** Opening Exercise inputs block **

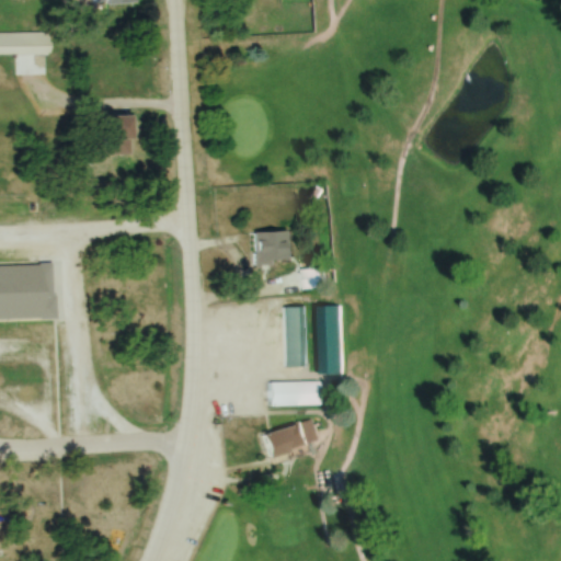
[(0,33),(0,55),(48,56),(48,34),(0,33)]
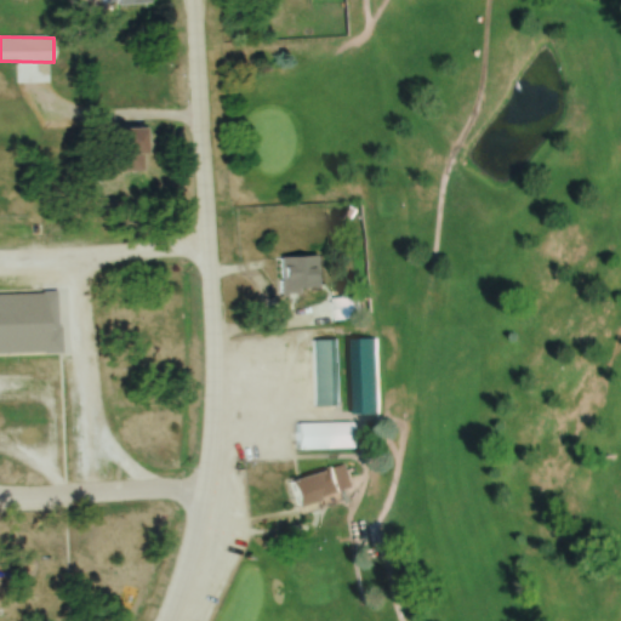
[(323,258),(279,258),(279,291),(323,291),(323,258)]
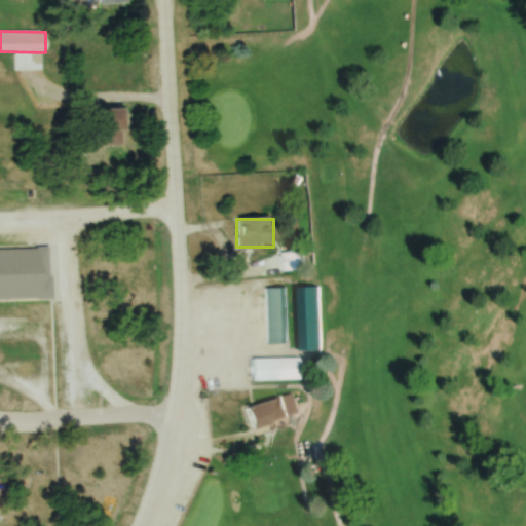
[(0,249),(0,301),(50,301),(50,249),(0,249)]
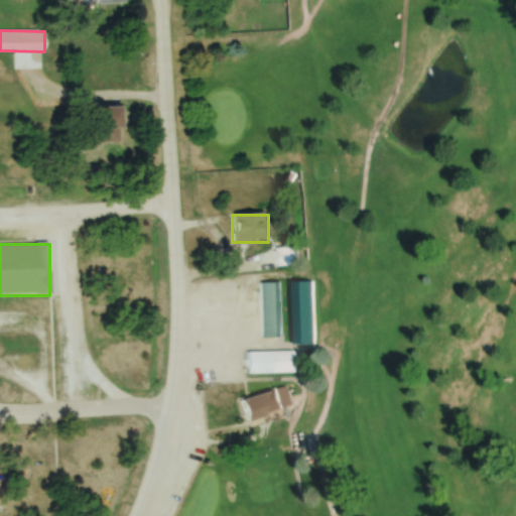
[(277,249),(277,267),(300,267),(299,249),(277,249)]
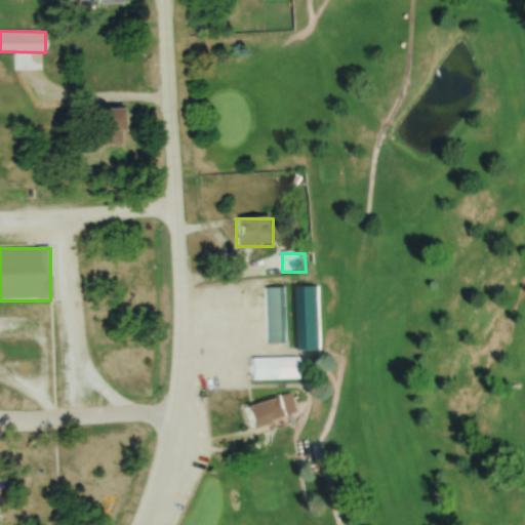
[(300,348),(298,285),(320,285),(322,347),(300,348)]
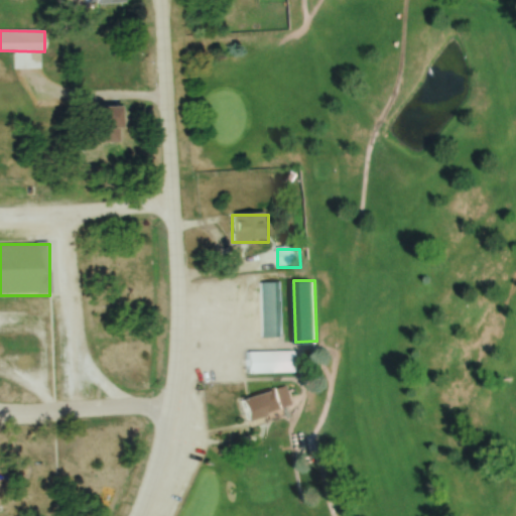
[(282,335),(261,335),(260,283),(281,282),(282,335)]
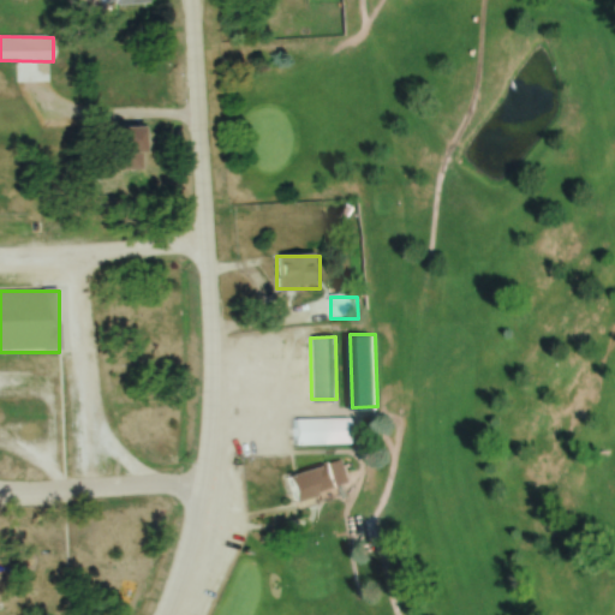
[(294,419),(354,417),(356,443),(296,446),(294,419)]
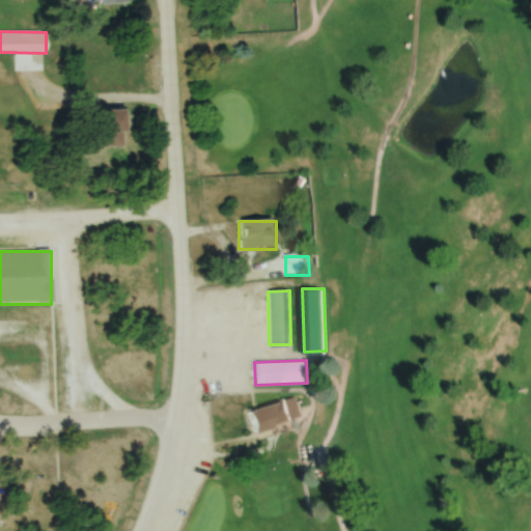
[(303,419),(298,397),(245,411),(250,432),(303,419)]
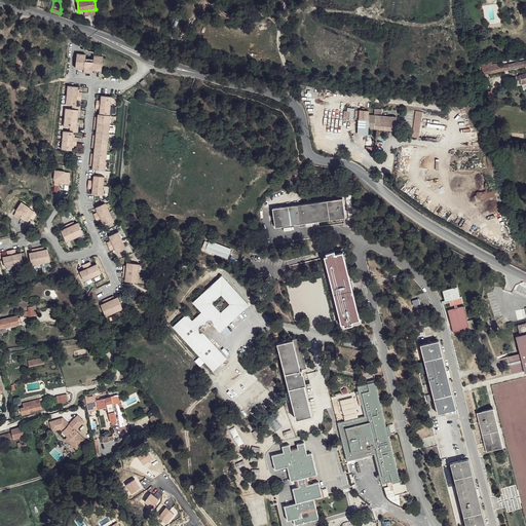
[(87,54),(78,54),(77,69),(85,70),(85,73),(94,74),(95,71),(103,72),(104,57),(96,55),(95,62),(86,61),(87,54)]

** Closing Exercise inputs block **

> **Exercise**: When copying the entries above, keep each word as it is and exclude any image.

> **Exercise output**:
[(0,33),(0,55),(48,56),(48,34),(0,33)]
[(323,258),(279,258),(279,291),(323,291),(323,258)]
[(0,249),(0,301),(50,301),(50,249),(0,249)]
[(277,249),(277,267),(300,267),(299,249),(277,249)]
[(300,348),(298,285),(320,285),(322,347),(300,348)]
[(282,335),(261,335),(260,283),(281,282),(282,335)]
[(294,419),(354,417),(356,443),(296,446),(294,419)]
[(303,419),(298,397),(245,411),(250,432),(303,419)]
[(87,54),(78,54),(77,69),(85,70),(85,73),(94,74),(95,71),(103,72),(104,57),(96,55),(95,62),(86,61),(87,54)]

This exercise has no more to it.